[Data records]

>>>

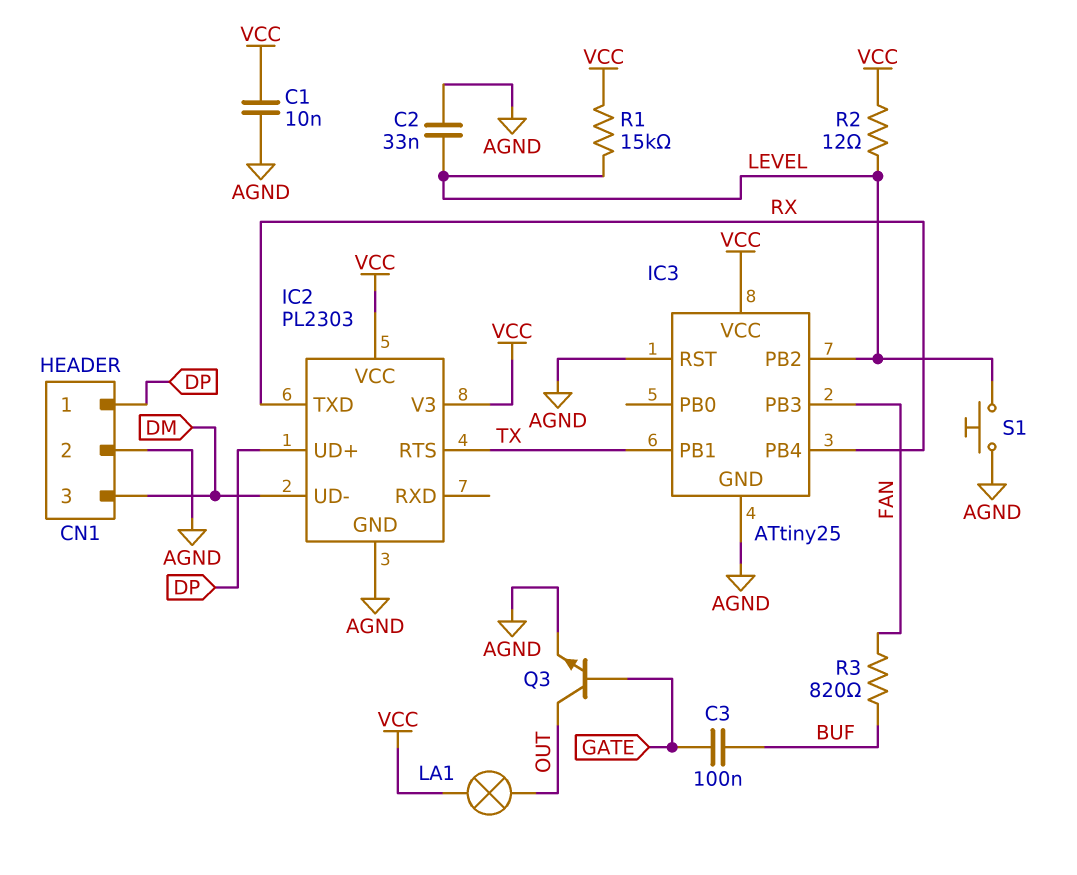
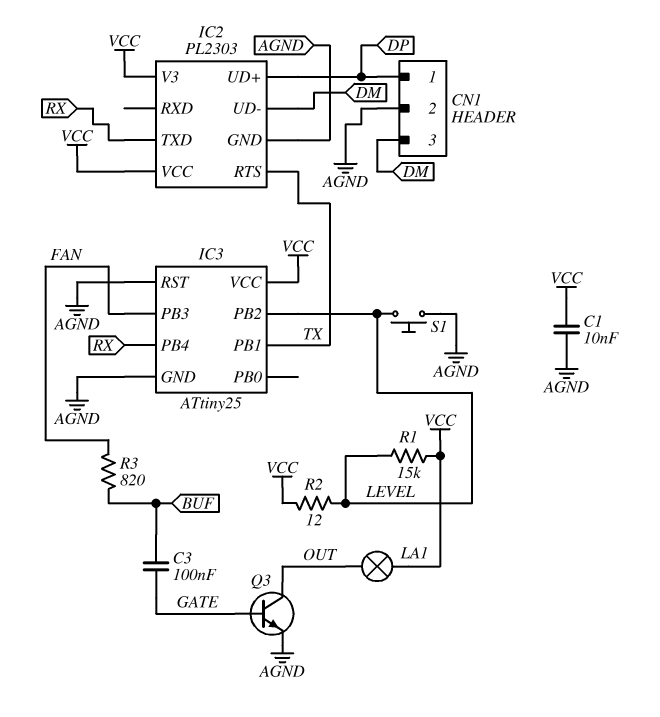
C2: 33nF (AGND, LEVEL) -> none

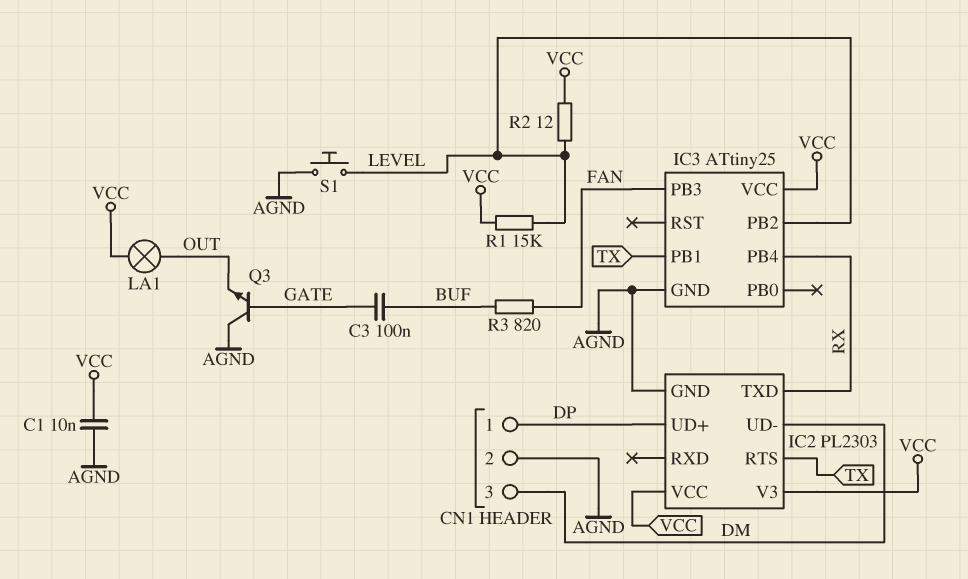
IC3 pin RST: AGND -> none
Q3: NPN (B GATE, C OUT, E AGND) -> NPN (B GATE, C AGND, E OUT)

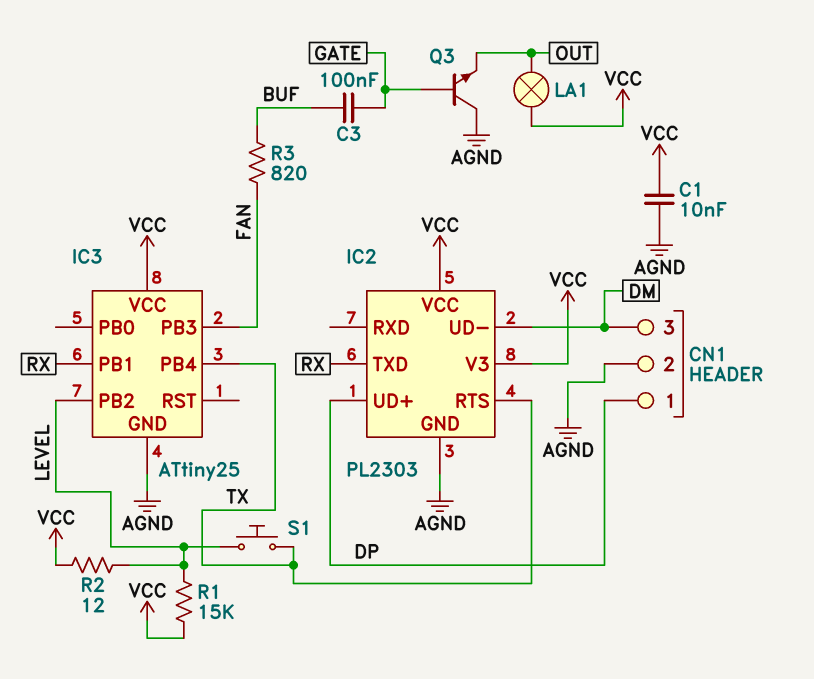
IC3 pin PB1: TX -> RX
IC3 pin PB4: RX -> TX
S1: button (AGND, LEVEL) -> button (LEVEL, TX)

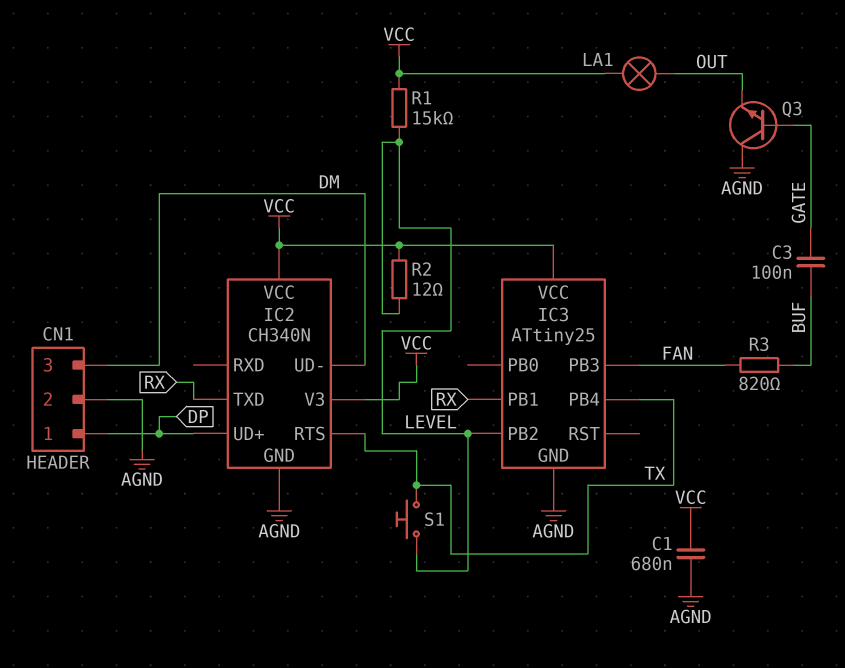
C1: 10nF (AGND, VCC) -> 680nF (AGND, VCC)
IC2: PL2303 -> CH340N

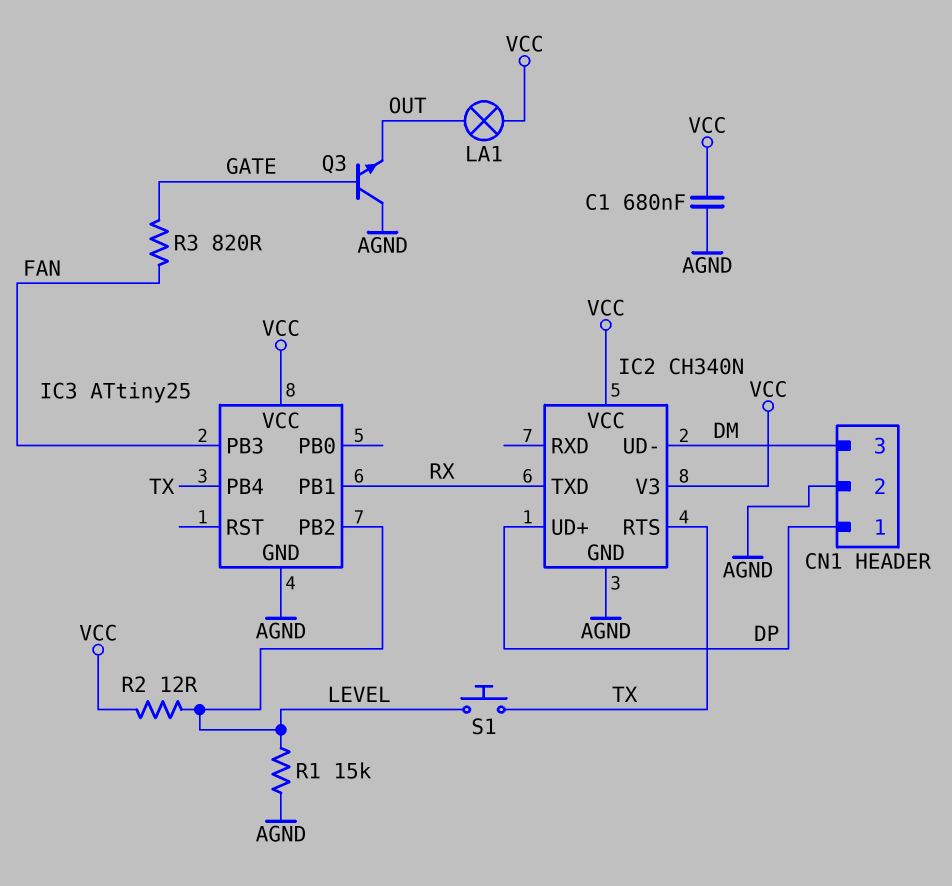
C3: 100nF (BUF, GATE) -> none
R1: 15k (LEVEL, VCC) -> 15k (AGND, LEVEL)
R3: 820 (BUF, FAN) -> 820 (FAN, GATE)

<<<

- _EXERCISE DETAILS_: Every line above in which the word "LEVEL" is present must be copied into the answer.

- _RESPONSE AREA_:
C2: 33nF (AGND, LEVEL) -> none
S1: button (AGND, LEVEL) -> button (LEVEL, TX)
R1: 15k (LEVEL, VCC) -> 15k (AGND, LEVEL)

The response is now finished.